[Collected data]
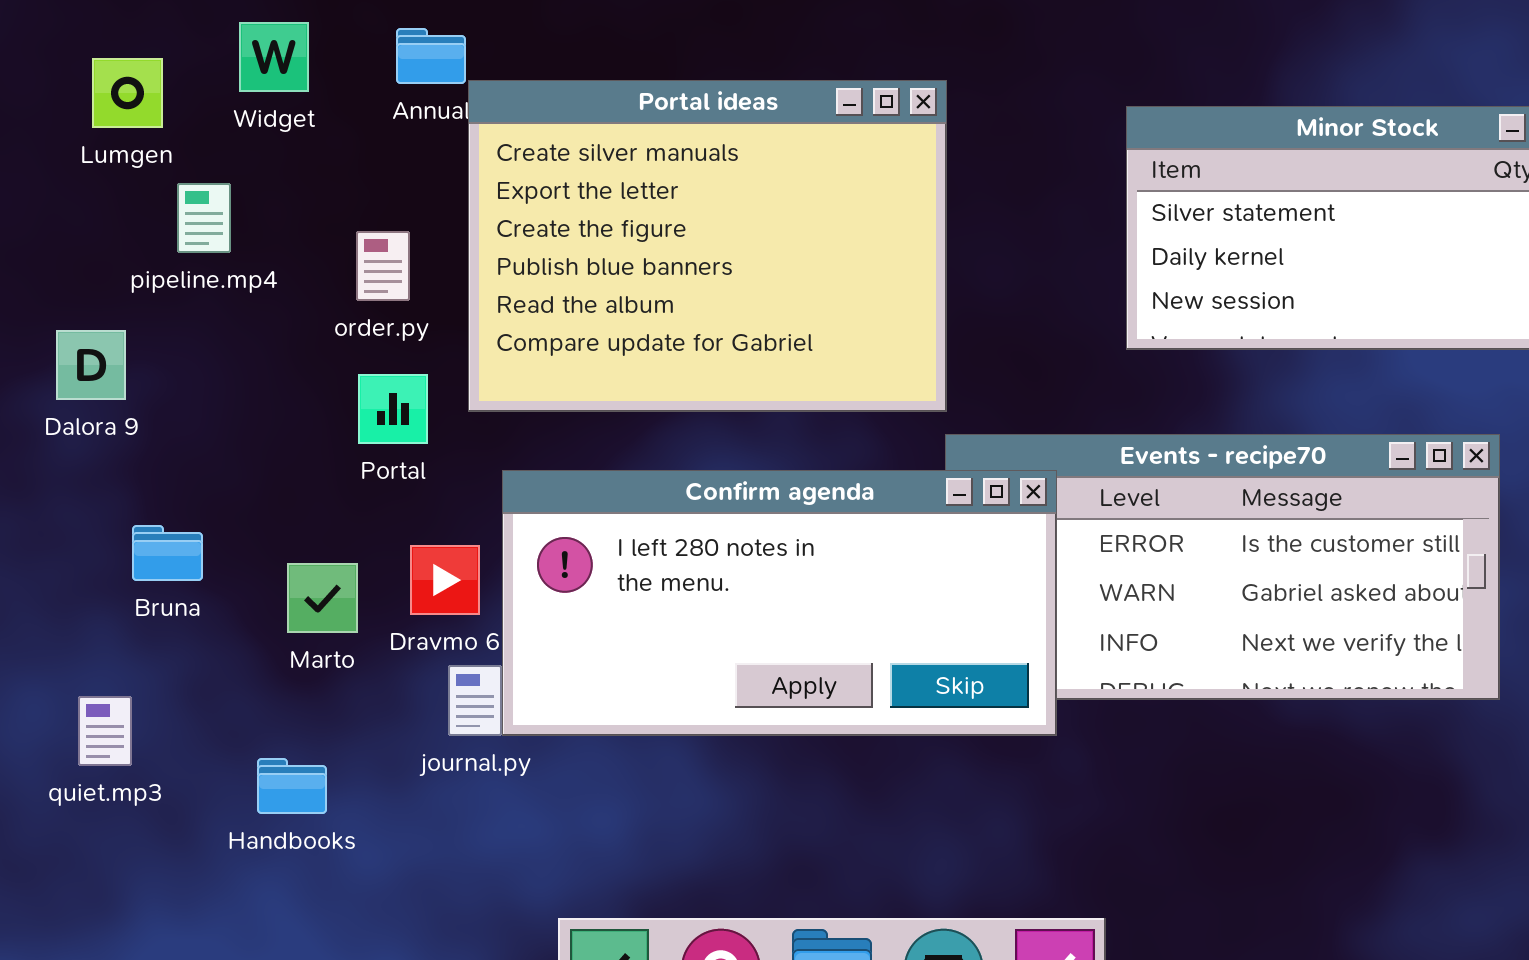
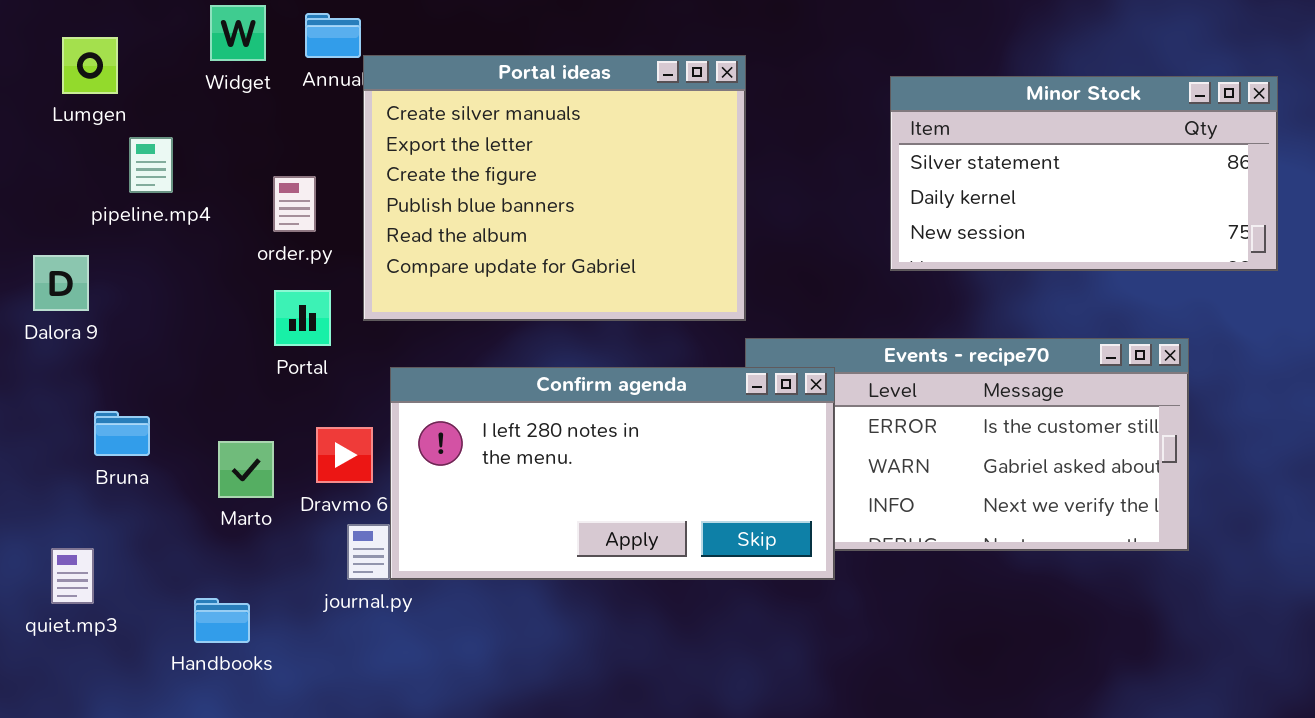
Widget: [239,22,309,92] -> [210,5,266,61], moved

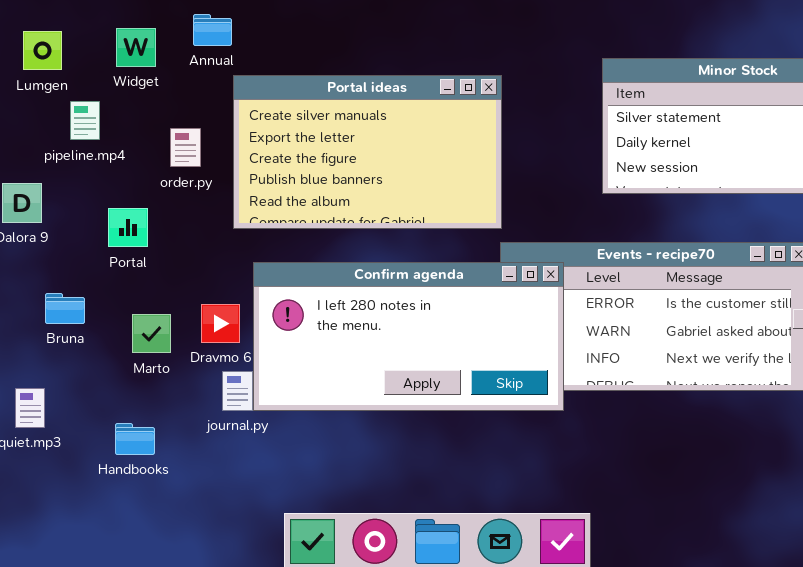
Widget: [210,5,266,61] -> [116,28,156,67], moved
Portal ideas: [363,55,746,321] -> [233,75,502,229], resized
Portal: [274,290,331,346] -> [108,208,148,247], moved

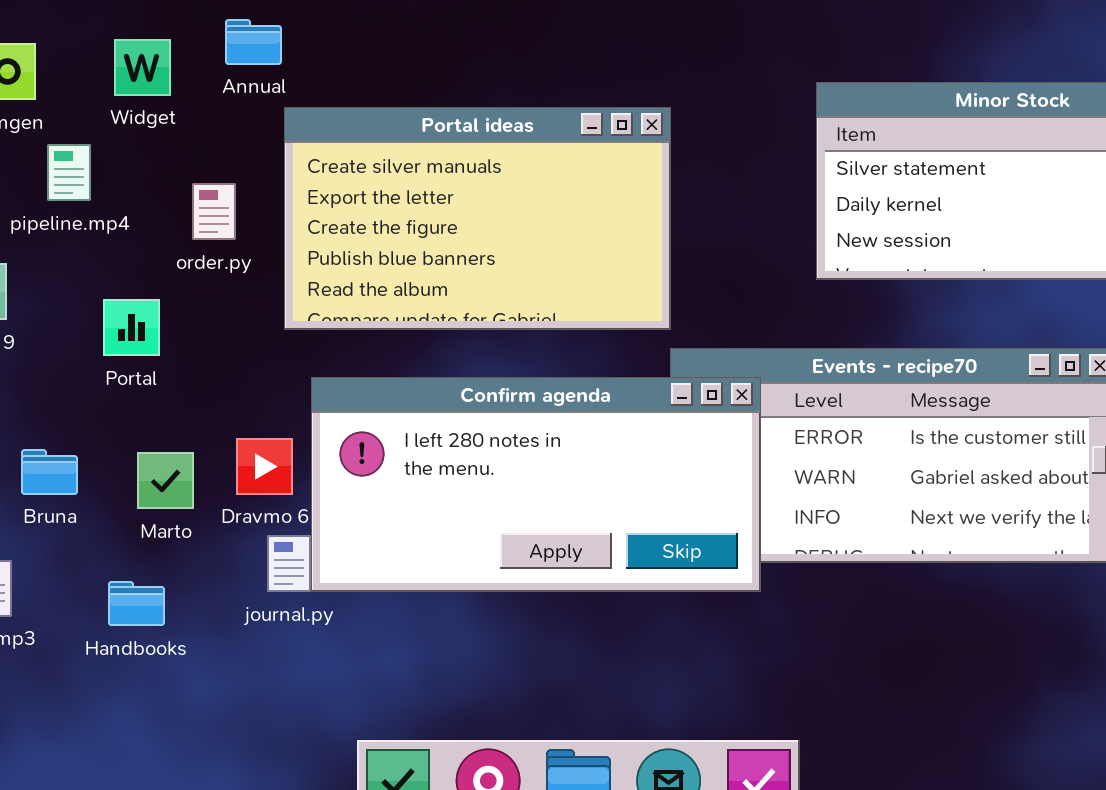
Bruna: [45,293,85,324] -> [21,449,78,495], moved
Handbooks: [115,423,155,455] -> [108,581,165,626], moved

EXERCISE. Across all the entries, how many lines hold the string "moved"? Only the number is needed.

EXERCISE SOLUTION. 5